##### SOURCE RECORDS

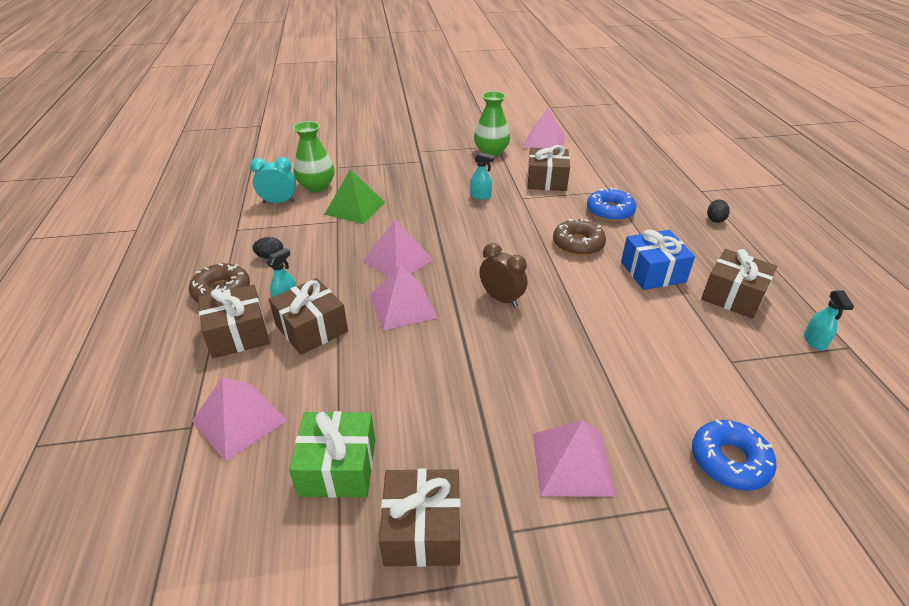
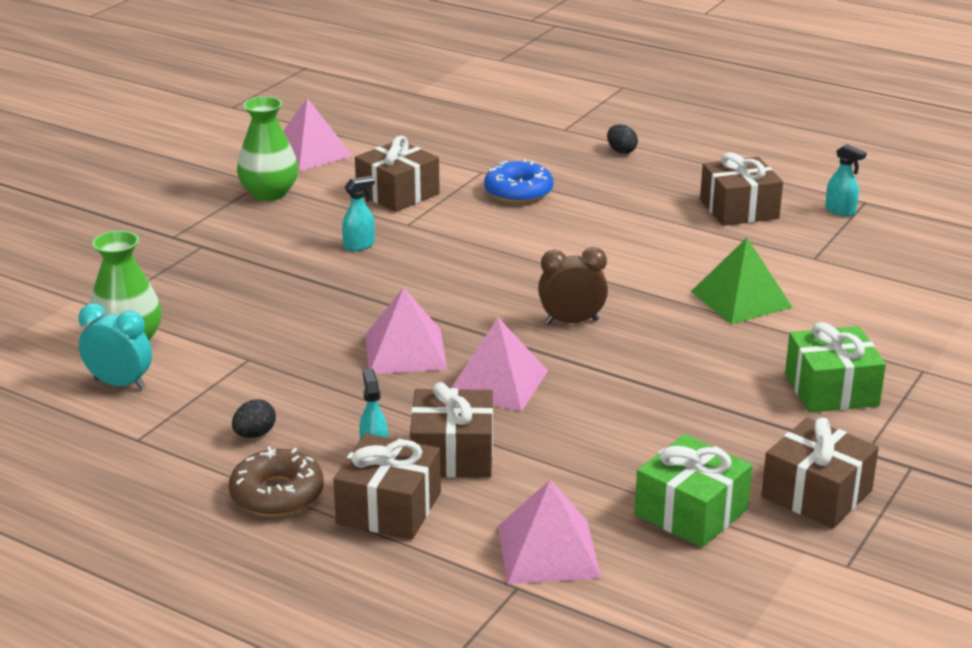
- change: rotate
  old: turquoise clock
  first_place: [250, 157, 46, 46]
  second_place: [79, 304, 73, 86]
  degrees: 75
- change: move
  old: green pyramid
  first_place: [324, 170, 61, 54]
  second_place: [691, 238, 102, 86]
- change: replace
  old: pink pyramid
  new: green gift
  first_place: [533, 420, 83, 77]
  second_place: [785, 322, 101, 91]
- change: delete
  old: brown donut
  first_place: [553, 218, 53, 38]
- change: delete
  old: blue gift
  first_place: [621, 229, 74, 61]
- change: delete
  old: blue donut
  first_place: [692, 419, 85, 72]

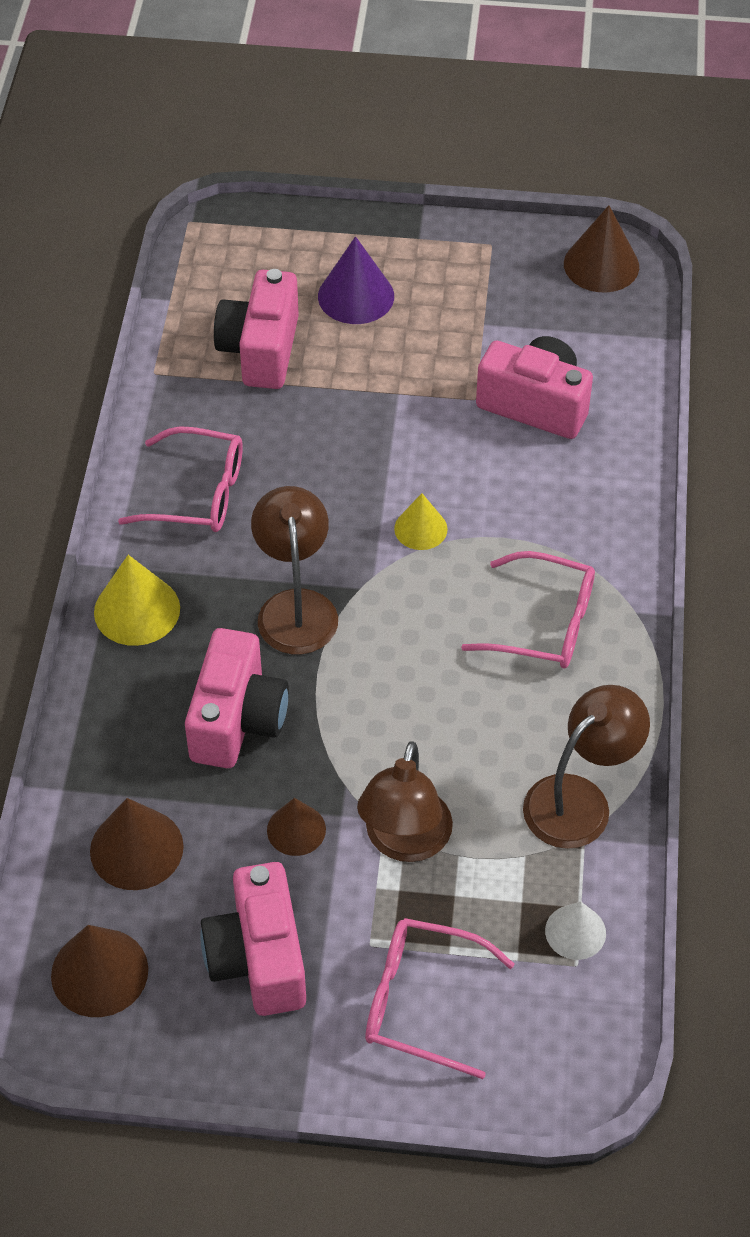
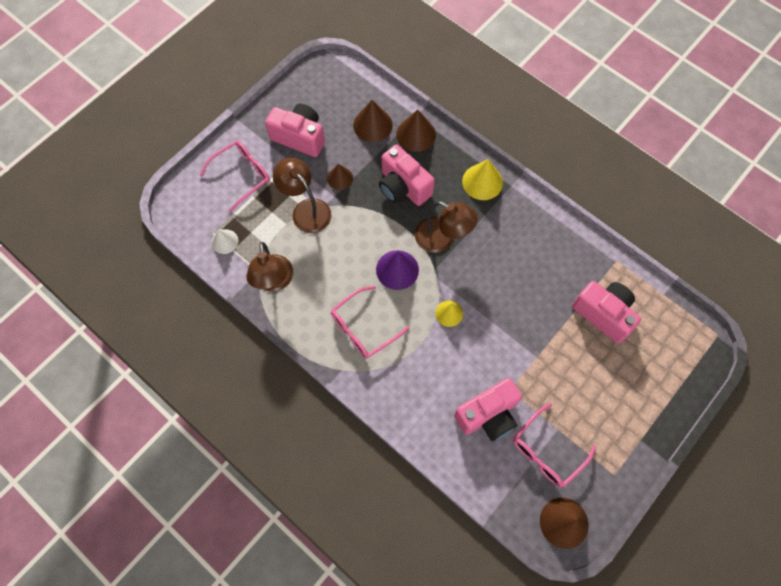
- change: move
  old: brown cone
  first_place: [51, 925, 97, 92]
  second_place: [396, 110, 40, 42]
- change: move
  old: pink glasses
  first_place: [118, 426, 125, 106]
  second_place: [513, 403, 83, 84]
- change: move
  old: purple cone
  first_place: [318, 236, 76, 88]
  second_place: [376, 250, 43, 40]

##########

TASK INSTRUCTIONS :: Leave the pictures out, and restate exactly the lines from the start of the records through the one that contains "first_place: [533, 420, 83, 77]".

SOLUTION ::
- change: rotate
  old: turquoise clock
  first_place: [250, 157, 46, 46]
  second_place: [79, 304, 73, 86]
  degrees: 75
- change: move
  old: green pyramid
  first_place: [324, 170, 61, 54]
  second_place: [691, 238, 102, 86]
- change: replace
  old: pink pyramid
  new: green gift
  first_place: [533, 420, 83, 77]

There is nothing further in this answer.